- [Task]: Output only the lines from the one holding "R8: none -> 82 (GND, RESET)" to the end of the data below, please, copied exactly.

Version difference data

◇ ◇ ◇ ◇ ◇

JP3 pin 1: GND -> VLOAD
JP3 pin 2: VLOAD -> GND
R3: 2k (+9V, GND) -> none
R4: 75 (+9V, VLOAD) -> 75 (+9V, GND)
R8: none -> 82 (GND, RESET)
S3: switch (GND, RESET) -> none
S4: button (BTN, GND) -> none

◇ ◇ ◇ ◇ ◇

- [Written solution]:
R8: none -> 82 (GND, RESET)
S3: switch (GND, RESET) -> none
S4: button (BTN, GND) -> none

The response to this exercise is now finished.